_AIM OF THE TASK_: Copy out the data that follows exactly, leaving out no line.

_RAW DATA_:

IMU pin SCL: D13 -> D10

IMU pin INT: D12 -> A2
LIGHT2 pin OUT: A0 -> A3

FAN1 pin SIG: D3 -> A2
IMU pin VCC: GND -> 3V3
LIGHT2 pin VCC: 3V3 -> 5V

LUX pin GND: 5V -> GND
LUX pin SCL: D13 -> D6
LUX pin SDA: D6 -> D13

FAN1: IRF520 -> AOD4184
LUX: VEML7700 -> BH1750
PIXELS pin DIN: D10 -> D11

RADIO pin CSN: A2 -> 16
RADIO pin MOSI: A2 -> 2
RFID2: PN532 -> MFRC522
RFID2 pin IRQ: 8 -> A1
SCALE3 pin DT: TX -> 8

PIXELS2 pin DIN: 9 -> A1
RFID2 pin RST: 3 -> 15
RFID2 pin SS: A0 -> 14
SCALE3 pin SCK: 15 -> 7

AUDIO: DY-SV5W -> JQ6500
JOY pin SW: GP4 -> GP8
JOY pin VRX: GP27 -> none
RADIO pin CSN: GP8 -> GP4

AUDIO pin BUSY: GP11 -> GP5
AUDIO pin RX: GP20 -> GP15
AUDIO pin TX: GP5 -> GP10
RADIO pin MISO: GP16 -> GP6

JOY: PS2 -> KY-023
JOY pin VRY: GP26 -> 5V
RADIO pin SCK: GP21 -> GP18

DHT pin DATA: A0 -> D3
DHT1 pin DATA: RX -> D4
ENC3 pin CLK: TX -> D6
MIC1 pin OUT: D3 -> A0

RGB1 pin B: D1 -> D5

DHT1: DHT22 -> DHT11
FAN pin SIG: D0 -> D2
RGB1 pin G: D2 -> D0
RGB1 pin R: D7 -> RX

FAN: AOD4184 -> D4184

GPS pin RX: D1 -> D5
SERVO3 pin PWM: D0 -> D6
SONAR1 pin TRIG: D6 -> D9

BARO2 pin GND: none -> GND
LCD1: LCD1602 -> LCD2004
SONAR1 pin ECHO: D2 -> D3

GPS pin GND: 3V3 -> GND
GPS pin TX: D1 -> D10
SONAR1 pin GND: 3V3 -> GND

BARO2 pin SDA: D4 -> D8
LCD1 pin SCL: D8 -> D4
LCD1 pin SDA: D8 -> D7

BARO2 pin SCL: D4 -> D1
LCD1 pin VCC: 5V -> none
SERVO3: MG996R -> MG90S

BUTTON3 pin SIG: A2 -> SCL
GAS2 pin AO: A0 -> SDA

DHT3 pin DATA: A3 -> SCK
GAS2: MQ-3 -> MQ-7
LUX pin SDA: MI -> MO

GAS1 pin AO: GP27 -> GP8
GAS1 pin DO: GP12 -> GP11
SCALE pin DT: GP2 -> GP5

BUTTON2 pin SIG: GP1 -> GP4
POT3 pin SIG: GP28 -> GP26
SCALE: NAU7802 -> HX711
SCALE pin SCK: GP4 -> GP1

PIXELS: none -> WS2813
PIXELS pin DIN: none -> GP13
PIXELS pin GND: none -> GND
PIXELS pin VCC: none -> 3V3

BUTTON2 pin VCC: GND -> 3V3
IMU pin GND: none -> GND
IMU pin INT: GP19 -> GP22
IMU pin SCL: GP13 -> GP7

_OUTPUT BELOW_:
IMU pin SCL: D13 -> D10

IMU pin INT: D12 -> A2
LIGHT2 pin OUT: A0 -> A3

FAN1 pin SIG: D3 -> A2
IMU pin VCC: GND -> 3V3
LIGHT2 pin VCC: 3V3 -> 5V

LUX pin GND: 5V -> GND
LUX pin SCL: D13 -> D6
LUX pin SDA: D6 -> D13

FAN1: IRF520 -> AOD4184
LUX: VEML7700 -> BH1750
PIXELS pin DIN: D10 -> D11

RADIO pin CSN: A2 -> 16
RADIO pin MOSI: A2 -> 2
RFID2: PN532 -> MFRC522
RFID2 pin IRQ: 8 -> A1
SCALE3 pin DT: TX -> 8

PIXELS2 pin DIN: 9 -> A1
RFID2 pin RST: 3 -> 15
RFID2 pin SS: A0 -> 14
SCALE3 pin SCK: 15 -> 7

AUDIO: DY-SV5W -> JQ6500
JOY pin SW: GP4 -> GP8
JOY pin VRX: GP27 -> none
RADIO pin CSN: GP8 -> GP4

AUDIO pin BUSY: GP11 -> GP5
AUDIO pin RX: GP20 -> GP15
AUDIO pin TX: GP5 -> GP10
RADIO pin MISO: GP16 -> GP6

JOY: PS2 -> KY-023
JOY pin VRY: GP26 -> 5V
RADIO pin SCK: GP21 -> GP18

DHT pin DATA: A0 -> D3
DHT1 pin DATA: RX -> D4
ENC3 pin CLK: TX -> D6
MIC1 pin OUT: D3 -> A0

RGB1 pin B: D1 -> D5

DHT1: DHT22 -> DHT11
FAN pin SIG: D0 -> D2
RGB1 pin G: D2 -> D0
RGB1 pin R: D7 -> RX

FAN: AOD4184 -> D4184

GPS pin RX: D1 -> D5
SERVO3 pin PWM: D0 -> D6
SONAR1 pin TRIG: D6 -> D9

BARO2 pin GND: none -> GND
LCD1: LCD1602 -> LCD2004
SONAR1 pin ECHO: D2 -> D3

GPS pin GND: 3V3 -> GND
GPS pin TX: D1 -> D10
SONAR1 pin GND: 3V3 -> GND

BARO2 pin SDA: D4 -> D8
LCD1 pin SCL: D8 -> D4
LCD1 pin SDA: D8 -> D7

BARO2 pin SCL: D4 -> D1
LCD1 pin VCC: 5V -> none
SERVO3: MG996R -> MG90S

BUTTON3 pin SIG: A2 -> SCL
GAS2 pin AO: A0 -> SDA

DHT3 pin DATA: A3 -> SCK
GAS2: MQ-3 -> MQ-7
LUX pin SDA: MI -> MO

GAS1 pin AO: GP27 -> GP8
GAS1 pin DO: GP12 -> GP11
SCALE pin DT: GP2 -> GP5

BUTTON2 pin SIG: GP1 -> GP4
POT3 pin SIG: GP28 -> GP26
SCALE: NAU7802 -> HX711
SCALE pin SCK: GP4 -> GP1

PIXELS: none -> WS2813
PIXELS pin DIN: none -> GP13
PIXELS pin GND: none -> GND
PIXELS pin VCC: none -> 3V3

BUTTON2 pin VCC: GND -> 3V3
IMU pin GND: none -> GND
IMU pin INT: GP19 -> GP22
IMU pin SCL: GP13 -> GP7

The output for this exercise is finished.